(Source data)
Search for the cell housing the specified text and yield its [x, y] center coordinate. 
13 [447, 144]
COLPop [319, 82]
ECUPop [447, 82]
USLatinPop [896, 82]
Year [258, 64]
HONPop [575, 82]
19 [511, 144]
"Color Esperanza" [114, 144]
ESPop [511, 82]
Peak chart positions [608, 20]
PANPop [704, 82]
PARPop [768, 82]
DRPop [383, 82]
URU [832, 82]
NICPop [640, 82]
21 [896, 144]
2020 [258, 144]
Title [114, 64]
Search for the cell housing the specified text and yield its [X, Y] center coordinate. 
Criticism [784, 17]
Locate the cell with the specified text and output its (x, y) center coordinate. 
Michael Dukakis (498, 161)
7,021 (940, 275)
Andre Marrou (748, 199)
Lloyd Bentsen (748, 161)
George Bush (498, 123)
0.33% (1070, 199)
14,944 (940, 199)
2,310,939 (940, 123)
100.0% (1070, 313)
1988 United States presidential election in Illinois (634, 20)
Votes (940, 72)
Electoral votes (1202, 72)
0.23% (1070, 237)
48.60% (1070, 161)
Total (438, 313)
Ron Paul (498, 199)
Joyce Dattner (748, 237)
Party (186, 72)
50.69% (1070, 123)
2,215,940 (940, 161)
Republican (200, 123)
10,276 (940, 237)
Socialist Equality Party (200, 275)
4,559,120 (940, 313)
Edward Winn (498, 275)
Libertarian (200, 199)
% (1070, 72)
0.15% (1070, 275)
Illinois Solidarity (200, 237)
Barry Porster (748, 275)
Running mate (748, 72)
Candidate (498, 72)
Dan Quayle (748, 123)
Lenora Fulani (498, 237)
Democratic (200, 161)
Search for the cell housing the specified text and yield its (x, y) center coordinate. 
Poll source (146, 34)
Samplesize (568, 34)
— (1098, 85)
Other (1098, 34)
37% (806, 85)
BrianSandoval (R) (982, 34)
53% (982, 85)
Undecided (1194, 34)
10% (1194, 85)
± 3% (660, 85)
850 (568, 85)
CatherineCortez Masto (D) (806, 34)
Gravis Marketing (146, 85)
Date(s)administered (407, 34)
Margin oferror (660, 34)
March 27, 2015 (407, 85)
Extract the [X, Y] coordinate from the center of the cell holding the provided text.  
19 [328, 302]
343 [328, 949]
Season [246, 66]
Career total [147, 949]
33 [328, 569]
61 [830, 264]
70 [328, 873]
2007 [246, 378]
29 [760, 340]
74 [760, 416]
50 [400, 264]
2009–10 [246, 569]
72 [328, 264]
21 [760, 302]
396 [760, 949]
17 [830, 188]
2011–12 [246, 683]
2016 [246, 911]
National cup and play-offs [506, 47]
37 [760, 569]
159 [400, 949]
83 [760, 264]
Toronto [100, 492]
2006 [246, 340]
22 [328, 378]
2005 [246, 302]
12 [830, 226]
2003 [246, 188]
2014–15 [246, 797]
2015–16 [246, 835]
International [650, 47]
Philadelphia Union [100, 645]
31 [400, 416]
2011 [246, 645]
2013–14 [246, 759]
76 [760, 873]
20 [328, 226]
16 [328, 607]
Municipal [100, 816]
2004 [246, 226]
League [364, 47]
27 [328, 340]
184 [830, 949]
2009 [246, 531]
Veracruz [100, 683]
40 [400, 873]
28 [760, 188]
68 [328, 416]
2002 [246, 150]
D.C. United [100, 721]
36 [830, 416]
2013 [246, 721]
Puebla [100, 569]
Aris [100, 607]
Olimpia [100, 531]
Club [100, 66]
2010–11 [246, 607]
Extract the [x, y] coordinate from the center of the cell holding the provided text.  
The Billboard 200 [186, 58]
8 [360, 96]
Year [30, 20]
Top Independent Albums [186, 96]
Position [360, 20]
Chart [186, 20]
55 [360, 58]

◆ Task directions: Put the lines from the start of the records through the line containing "Democratic (200, 161)" into a JSON list of strings, with one string per line and no blank lines.

◆ The solution:
[
  "Search for the cell housing the specified text and yield its [x, y] center coordinate. ",
  "13 [447, 144]",
  "COLPop [319, 82]",
  "ECUPop [447, 82]",
  "USLatinPop [896, 82]",
  "Year [258, 64]",
  "HONPop [575, 82]",
  "19 [511, 144]",
  "\"Color Esperanza\" [114, 144]",
  "ESPop [511, 82]",
  "Peak chart positions [608, 20]",
  "PANPop [704, 82]",
  "PARPop [768, 82]",
  "DRPop [383, 82]",
  "URU [832, 82]",
  "NICPop [640, 82]",
  "21 [896, 144]",
  "2020 [258, 144]",
  "Title [114, 64]",
  "Search for the cell housing the specified text and yield its [X, Y] center coordinate. ",
  "Criticism [784, 17]",
  "Locate the cell with the specified text and output its (x, y) center coordinate. ",
  "Michael Dukakis (498, 161)",
  "7,021 (940, 275)",
  "Andre Marrou (748, 199)",
  "Lloyd Bentsen (748, 161)",
  "George Bush (498, 123)",
  "0.33% (1070, 199)",
  "14,944 (940, 199)",
  "2,310,939 (940, 123)",
  "100.0% (1070, 313)",
  "1988 United States presidential election in Illinois (634, 20)",
  "Votes (940, 72)",
  "Electoral votes (1202, 72)",
  "0.23% (1070, 237)",
  "48.60% (1070, 161)",
  "Total (438, 313)",
  "Ron Paul (498, 199)",
  "Joyce Dattner (748, 237)",
  "Party (186, 72)",
  "50.69% (1070, 123)",
  "2,215,940 (940, 161)",
  "Republican (200, 123)",
  "10,276 (940, 237)",
  "Socialist Equality Party (200, 275)",
  "4,559,120 (940, 313)",
  "Edward Winn (498, 275)",
  "Libertarian (200, 199)",
  "% (1070, 72)",
  "0.15% (1070, 275)",
  "Illinois Solidarity (200, 237)",
  "Barry Porster (748, 275)",
  "Running mate (748, 72)",
  "Candidate (498, 72)",
  "Dan Quayle (748, 123)",
  "Lenora Fulani (498, 237)",
  "Democratic (200, 161)"
]